Top of Material provided

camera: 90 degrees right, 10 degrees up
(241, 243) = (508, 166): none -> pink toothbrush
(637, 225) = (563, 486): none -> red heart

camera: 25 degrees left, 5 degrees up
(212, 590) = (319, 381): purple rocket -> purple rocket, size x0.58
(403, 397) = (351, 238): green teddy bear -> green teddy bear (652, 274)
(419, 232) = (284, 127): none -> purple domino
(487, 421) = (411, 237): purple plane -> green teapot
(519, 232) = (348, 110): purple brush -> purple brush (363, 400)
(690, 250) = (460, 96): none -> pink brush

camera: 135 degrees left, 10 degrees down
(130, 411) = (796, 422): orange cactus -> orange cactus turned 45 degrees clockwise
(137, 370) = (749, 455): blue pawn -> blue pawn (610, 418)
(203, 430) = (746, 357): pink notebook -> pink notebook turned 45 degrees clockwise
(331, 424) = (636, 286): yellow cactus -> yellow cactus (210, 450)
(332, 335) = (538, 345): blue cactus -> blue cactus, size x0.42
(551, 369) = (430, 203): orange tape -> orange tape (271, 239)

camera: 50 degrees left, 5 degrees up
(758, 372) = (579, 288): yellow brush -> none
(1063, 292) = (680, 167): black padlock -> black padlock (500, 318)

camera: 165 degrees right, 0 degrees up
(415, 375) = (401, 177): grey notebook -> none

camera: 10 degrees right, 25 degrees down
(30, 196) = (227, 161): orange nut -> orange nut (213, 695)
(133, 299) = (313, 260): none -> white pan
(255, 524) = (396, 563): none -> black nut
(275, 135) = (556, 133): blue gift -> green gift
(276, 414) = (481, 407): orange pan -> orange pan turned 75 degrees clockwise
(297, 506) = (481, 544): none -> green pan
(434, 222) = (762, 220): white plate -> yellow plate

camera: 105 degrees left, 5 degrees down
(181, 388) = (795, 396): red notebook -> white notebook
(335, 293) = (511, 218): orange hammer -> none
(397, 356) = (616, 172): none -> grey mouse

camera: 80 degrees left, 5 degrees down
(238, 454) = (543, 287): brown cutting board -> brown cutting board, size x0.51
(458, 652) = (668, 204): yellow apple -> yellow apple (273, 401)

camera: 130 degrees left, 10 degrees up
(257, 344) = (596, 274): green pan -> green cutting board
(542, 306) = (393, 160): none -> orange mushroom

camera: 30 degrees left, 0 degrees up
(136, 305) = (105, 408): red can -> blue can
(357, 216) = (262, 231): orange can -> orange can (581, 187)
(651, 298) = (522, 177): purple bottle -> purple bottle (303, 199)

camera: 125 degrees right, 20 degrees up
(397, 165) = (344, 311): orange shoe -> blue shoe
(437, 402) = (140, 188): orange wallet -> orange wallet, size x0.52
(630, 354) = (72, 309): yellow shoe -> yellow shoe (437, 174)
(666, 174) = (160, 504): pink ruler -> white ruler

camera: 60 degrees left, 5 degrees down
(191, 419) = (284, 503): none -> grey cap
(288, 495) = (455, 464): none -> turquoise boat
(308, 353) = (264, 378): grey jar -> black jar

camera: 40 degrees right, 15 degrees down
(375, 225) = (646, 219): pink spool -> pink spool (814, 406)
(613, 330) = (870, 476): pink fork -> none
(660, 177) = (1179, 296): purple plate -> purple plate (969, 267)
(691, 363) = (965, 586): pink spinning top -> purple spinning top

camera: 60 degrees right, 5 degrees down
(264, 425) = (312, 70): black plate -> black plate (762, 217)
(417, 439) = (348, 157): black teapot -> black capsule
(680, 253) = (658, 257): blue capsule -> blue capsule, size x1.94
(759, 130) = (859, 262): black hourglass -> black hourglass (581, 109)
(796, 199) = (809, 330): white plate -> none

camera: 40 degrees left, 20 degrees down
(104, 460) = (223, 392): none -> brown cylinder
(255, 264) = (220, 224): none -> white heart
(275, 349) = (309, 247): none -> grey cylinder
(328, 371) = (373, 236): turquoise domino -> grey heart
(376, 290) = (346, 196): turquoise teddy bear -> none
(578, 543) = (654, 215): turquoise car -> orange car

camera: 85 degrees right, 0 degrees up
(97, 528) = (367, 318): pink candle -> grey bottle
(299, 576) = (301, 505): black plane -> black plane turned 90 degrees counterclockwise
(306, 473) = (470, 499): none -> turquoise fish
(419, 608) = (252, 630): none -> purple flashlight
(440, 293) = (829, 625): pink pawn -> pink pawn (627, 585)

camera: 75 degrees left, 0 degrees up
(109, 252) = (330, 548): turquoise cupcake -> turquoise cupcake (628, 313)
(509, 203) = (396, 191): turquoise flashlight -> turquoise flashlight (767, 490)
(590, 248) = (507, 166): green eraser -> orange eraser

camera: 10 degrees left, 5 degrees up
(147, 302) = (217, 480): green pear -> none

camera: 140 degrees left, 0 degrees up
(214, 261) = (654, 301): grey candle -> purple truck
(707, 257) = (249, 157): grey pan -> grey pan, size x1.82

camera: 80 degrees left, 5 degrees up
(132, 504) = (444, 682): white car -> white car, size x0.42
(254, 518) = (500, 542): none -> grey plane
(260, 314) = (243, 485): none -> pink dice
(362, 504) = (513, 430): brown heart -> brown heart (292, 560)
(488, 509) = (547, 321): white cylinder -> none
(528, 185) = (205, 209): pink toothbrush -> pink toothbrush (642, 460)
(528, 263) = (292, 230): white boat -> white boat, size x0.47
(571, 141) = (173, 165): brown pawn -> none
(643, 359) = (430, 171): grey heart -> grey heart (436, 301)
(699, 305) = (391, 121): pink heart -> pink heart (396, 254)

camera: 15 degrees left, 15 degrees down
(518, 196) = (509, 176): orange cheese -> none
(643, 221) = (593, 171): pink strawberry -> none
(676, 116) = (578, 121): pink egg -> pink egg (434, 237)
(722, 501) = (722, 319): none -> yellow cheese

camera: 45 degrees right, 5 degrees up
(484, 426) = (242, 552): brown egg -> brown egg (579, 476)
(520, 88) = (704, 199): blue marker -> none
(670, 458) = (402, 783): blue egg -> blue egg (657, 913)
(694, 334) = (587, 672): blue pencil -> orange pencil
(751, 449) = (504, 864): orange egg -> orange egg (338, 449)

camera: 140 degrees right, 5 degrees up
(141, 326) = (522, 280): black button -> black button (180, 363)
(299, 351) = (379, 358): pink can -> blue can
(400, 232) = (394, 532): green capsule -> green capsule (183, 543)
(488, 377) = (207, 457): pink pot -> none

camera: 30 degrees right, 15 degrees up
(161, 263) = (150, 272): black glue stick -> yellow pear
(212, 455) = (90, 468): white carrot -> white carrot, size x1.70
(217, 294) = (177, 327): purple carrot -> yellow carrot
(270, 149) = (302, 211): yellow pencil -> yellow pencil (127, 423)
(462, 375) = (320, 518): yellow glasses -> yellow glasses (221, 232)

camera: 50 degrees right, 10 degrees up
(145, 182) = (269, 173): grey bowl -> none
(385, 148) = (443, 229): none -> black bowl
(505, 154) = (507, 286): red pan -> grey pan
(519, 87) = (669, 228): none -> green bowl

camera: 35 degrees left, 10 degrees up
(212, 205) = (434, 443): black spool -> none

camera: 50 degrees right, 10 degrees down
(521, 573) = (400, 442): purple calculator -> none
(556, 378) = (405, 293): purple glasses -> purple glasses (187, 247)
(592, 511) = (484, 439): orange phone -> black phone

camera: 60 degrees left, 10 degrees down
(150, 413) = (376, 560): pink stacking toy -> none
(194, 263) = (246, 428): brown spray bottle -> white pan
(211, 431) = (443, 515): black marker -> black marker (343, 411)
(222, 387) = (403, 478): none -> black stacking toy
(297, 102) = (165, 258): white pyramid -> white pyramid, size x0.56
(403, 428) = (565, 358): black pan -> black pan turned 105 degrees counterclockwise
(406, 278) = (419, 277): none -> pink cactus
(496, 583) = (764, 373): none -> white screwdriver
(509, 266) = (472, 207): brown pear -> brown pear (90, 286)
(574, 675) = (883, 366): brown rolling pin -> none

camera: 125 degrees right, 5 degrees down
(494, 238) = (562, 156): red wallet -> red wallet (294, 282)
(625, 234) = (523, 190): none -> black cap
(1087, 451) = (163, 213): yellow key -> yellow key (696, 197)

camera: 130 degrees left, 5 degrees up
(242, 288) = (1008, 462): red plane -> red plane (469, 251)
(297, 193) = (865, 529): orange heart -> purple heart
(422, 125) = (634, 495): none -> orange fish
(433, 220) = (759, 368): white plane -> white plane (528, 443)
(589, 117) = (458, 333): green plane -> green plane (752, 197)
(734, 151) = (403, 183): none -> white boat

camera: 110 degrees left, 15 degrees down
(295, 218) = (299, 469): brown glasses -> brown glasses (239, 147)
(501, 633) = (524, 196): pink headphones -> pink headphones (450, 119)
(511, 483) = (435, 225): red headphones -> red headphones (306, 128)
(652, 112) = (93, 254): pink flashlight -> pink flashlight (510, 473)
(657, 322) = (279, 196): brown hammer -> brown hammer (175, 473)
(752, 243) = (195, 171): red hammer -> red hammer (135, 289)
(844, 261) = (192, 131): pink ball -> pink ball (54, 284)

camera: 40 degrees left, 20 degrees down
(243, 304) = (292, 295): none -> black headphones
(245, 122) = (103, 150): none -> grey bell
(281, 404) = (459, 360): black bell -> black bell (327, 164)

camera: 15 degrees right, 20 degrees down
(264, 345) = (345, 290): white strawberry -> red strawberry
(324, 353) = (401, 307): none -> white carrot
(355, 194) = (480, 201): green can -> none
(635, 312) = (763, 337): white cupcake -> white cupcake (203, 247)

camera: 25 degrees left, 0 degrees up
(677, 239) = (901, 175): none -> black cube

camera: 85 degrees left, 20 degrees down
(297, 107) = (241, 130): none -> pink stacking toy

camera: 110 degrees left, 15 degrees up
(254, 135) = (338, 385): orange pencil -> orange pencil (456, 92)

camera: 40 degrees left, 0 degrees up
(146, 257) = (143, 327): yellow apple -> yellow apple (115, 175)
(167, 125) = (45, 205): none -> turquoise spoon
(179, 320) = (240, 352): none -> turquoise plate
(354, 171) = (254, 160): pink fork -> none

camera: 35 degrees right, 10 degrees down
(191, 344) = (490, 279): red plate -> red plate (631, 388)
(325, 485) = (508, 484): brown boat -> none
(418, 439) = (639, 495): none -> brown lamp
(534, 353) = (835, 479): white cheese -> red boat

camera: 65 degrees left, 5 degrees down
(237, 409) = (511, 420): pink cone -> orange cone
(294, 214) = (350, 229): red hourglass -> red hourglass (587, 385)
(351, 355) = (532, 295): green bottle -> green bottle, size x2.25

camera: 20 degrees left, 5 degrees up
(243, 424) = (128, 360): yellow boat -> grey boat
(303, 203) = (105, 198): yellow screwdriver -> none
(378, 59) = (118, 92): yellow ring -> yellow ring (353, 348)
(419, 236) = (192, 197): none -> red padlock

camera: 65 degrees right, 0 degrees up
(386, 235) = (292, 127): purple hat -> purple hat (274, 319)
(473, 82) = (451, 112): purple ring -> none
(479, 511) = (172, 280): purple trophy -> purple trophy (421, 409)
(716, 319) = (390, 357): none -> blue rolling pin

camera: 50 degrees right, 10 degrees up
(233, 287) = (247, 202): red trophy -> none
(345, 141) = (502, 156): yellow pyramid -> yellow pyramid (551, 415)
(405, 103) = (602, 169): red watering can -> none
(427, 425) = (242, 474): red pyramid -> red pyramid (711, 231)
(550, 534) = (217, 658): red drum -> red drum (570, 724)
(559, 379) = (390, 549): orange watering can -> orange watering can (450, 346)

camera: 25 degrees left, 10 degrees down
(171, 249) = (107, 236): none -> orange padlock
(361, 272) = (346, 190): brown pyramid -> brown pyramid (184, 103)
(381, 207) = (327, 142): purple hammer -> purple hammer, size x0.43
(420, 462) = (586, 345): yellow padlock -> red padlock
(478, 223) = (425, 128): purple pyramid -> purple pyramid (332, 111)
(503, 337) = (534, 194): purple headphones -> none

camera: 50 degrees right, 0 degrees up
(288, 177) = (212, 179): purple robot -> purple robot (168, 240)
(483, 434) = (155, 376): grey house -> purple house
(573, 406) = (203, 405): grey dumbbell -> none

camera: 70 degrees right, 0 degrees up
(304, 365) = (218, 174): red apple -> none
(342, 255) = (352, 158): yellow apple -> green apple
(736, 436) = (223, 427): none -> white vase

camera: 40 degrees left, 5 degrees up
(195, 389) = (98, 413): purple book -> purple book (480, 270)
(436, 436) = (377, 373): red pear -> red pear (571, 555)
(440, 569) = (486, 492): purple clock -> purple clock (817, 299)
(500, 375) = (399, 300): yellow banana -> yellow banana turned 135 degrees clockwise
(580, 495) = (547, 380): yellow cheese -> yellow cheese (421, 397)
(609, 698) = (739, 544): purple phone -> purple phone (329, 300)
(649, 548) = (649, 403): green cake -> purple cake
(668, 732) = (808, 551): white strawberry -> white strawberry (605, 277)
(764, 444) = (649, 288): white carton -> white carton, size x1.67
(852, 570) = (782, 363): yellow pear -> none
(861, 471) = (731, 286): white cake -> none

Bottom of Material provided

The lines to copy run from the start of the records above through the line holding "(137, 370) = (749, 455): blue"; give them exactly, both ends included, and nothing else.

camera: 90 degrees right, 10 degrees up
(241, 243) = (508, 166): none -> pink toothbrush
(637, 225) = (563, 486): none -> red heart

camera: 25 degrees left, 5 degrees up
(212, 590) = (319, 381): purple rocket -> purple rocket, size x0.58
(403, 397) = (351, 238): green teddy bear -> green teddy bear (652, 274)
(419, 232) = (284, 127): none -> purple domino
(487, 421) = (411, 237): purple plane -> green teapot
(519, 232) = (348, 110): purple brush -> purple brush (363, 400)
(690, 250) = (460, 96): none -> pink brush

camera: 135 degrees left, 10 degrees down
(130, 411) = (796, 422): orange cactus -> orange cactus turned 45 degrees clockwise
(137, 370) = (749, 455): blue pawn -> blue pawn (610, 418)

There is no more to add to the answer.